*TO-DO ITEM*
Look through the listing underneath for "degrees", and copy every line that has it.

*SUPPLIED DATA*
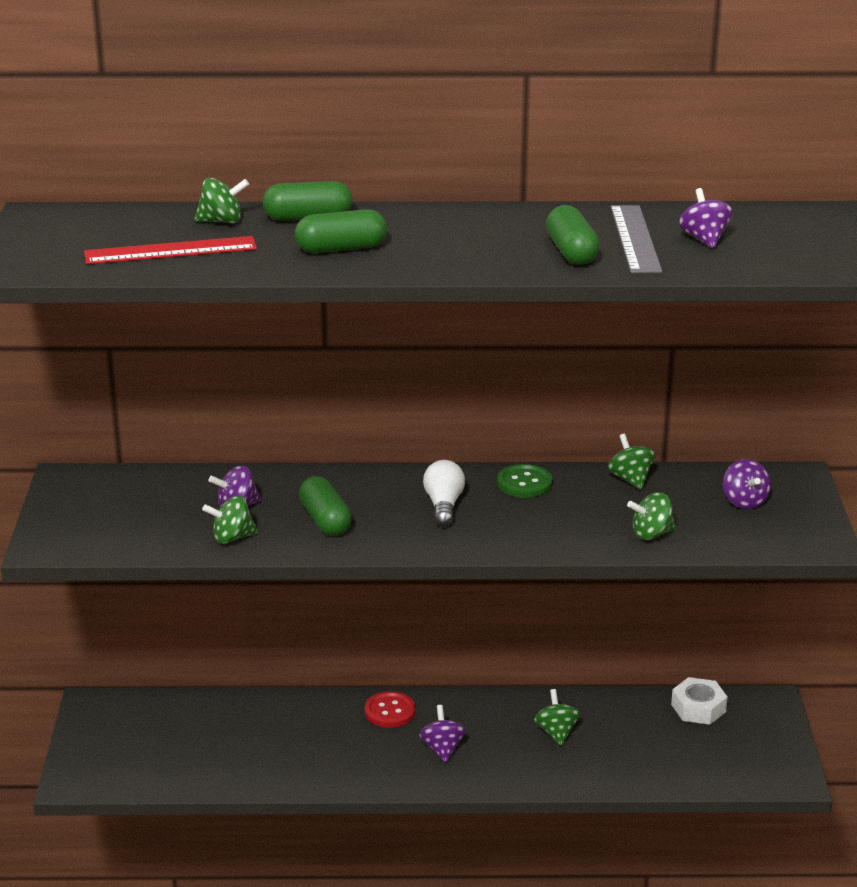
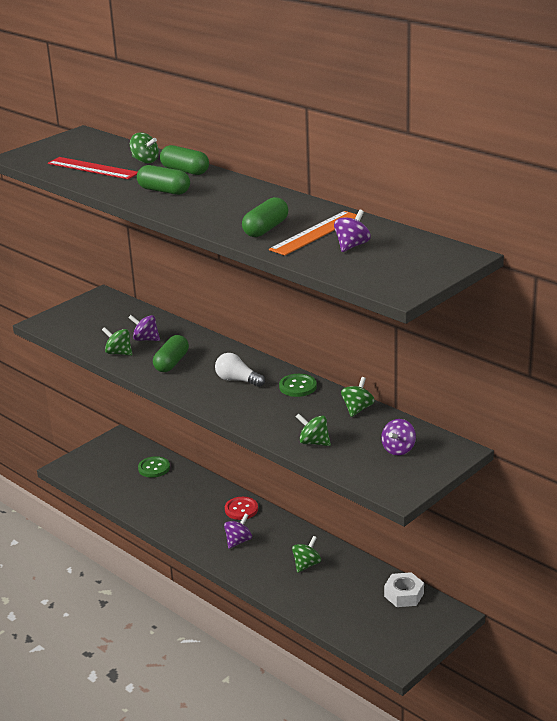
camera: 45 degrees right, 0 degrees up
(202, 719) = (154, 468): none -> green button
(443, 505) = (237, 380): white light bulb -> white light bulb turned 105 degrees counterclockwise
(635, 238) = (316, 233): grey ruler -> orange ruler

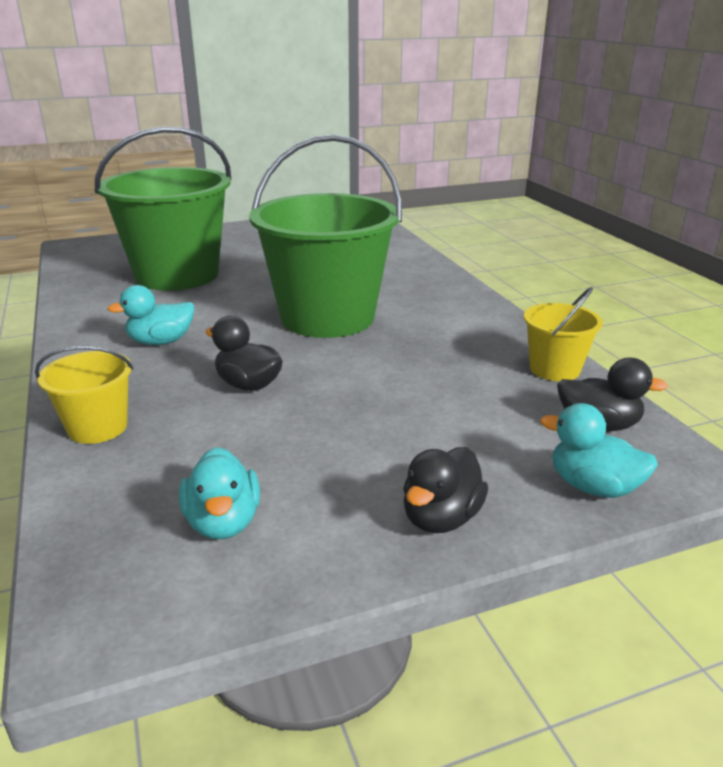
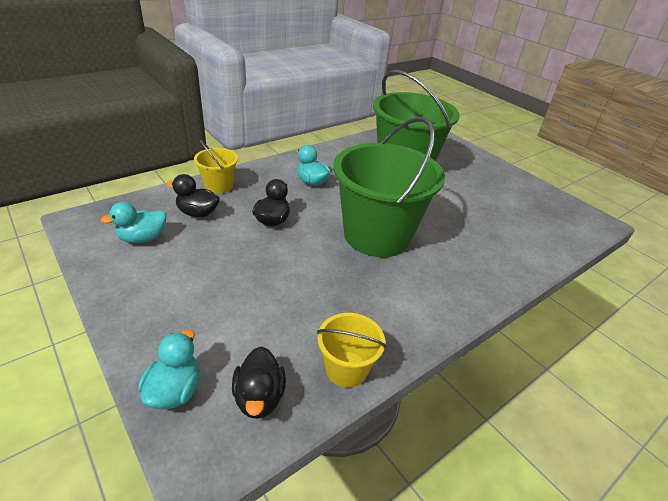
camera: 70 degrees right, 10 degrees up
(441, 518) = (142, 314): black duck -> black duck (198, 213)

*OUTPUT*
camera: 45 degrees right, 0 degrees up
(443, 505) = (237, 380): white light bulb -> white light bulb turned 105 degrees counterclockwise
camera: 70 degrees right, 10 degrees up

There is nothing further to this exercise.